»»
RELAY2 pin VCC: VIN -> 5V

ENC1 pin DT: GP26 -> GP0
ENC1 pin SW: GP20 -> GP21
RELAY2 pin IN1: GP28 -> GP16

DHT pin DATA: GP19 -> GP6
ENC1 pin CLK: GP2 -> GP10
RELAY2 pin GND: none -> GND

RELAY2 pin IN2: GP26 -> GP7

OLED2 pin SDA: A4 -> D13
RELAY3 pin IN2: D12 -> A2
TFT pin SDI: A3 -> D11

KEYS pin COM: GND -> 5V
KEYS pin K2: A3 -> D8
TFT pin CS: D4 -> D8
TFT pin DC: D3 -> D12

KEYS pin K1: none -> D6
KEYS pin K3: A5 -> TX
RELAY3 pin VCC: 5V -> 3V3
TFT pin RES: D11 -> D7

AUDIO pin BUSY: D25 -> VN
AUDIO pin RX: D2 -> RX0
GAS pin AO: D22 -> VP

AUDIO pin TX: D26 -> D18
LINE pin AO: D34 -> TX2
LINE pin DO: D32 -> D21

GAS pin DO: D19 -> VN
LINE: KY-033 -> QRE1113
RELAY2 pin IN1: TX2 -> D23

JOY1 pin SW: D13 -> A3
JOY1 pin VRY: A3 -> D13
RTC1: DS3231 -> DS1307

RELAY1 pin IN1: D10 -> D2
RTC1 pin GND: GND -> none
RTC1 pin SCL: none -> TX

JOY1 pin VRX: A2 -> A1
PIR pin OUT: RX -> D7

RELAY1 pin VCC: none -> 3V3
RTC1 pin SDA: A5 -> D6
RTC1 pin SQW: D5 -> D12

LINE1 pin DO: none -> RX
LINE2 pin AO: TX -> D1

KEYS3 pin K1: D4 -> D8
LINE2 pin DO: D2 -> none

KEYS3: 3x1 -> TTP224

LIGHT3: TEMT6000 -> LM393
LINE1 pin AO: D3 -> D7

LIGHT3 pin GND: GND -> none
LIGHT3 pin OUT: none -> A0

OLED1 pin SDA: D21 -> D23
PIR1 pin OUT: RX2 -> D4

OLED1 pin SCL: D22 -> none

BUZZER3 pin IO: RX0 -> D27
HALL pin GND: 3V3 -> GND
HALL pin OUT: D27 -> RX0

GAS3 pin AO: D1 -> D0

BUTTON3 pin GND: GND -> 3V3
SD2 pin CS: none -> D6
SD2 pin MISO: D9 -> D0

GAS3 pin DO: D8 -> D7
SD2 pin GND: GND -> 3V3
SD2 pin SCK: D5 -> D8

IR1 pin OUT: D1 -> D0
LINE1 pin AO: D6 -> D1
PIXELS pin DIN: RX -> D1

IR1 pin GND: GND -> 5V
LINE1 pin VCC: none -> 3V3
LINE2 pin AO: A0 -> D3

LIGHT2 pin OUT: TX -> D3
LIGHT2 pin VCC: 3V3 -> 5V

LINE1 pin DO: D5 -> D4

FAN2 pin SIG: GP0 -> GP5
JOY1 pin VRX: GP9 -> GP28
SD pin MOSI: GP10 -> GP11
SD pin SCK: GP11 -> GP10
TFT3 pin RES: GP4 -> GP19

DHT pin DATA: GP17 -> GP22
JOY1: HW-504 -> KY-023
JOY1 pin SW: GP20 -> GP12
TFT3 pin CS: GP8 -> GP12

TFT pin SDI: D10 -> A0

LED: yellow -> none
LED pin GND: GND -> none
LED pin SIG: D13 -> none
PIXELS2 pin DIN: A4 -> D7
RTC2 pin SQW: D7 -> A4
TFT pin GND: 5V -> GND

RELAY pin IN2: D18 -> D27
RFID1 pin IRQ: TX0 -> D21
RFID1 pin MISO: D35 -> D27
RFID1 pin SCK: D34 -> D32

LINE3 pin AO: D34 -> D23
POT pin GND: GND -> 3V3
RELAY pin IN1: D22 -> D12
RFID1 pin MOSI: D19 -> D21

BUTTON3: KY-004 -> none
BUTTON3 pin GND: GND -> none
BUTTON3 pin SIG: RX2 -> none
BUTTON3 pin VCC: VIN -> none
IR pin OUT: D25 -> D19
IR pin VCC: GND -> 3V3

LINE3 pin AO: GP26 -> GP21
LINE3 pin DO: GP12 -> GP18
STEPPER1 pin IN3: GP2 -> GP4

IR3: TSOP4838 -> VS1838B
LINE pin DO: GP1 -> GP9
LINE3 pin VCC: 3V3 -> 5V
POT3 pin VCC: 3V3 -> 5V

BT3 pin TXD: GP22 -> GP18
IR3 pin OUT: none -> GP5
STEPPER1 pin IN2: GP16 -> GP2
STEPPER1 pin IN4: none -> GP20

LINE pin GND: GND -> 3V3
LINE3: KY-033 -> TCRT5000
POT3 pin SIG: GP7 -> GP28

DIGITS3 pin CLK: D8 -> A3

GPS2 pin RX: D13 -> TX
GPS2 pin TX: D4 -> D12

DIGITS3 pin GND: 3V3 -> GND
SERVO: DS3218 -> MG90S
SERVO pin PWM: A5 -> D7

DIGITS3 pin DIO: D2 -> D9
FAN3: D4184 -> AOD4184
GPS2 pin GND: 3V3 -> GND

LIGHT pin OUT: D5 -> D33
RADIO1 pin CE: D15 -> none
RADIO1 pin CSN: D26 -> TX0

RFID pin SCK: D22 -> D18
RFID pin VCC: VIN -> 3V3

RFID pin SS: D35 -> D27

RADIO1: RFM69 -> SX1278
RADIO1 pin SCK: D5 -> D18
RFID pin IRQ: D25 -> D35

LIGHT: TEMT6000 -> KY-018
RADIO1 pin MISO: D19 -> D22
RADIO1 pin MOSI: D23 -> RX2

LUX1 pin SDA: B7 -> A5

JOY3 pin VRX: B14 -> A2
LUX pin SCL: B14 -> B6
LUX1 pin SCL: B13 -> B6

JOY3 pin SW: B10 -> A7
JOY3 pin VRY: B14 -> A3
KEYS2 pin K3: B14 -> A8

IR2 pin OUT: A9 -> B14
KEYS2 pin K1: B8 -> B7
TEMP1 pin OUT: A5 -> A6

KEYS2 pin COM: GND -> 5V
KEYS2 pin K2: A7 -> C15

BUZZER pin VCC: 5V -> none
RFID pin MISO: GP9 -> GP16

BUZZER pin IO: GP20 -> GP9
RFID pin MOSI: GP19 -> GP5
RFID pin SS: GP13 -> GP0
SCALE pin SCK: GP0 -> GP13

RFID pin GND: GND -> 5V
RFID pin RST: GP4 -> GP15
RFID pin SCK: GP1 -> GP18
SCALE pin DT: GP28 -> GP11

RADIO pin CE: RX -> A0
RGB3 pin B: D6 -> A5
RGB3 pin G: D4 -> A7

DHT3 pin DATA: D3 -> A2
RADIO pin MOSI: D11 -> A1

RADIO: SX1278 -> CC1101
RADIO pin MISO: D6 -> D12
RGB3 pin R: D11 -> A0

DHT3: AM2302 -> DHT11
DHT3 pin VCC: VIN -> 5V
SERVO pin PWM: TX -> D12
««
- Problem to work on: What you give back should be only the lines of the records above, starting at the line with "GPS2 pin GND: 3V3 -> GND" and ending at the line with "JOY3 pin SW: B10 -> A7", restated word for word.

- Answer to this exercise:
GPS2 pin GND: 3V3 -> GND

LIGHT pin OUT: D5 -> D33
RADIO1 pin CE: D15 -> none
RADIO1 pin CSN: D26 -> TX0

RFID pin SCK: D22 -> D18
RFID pin VCC: VIN -> 3V3

RFID pin SS: D35 -> D27

RADIO1: RFM69 -> SX1278
RADIO1 pin SCK: D5 -> D18
RFID pin IRQ: D25 -> D35

LIGHT: TEMT6000 -> KY-018
RADIO1 pin MISO: D19 -> D22
RADIO1 pin MOSI: D23 -> RX2

LUX1 pin SDA: B7 -> A5

JOY3 pin VRX: B14 -> A2
LUX pin SCL: B14 -> B6
LUX1 pin SCL: B13 -> B6

JOY3 pin SW: B10 -> A7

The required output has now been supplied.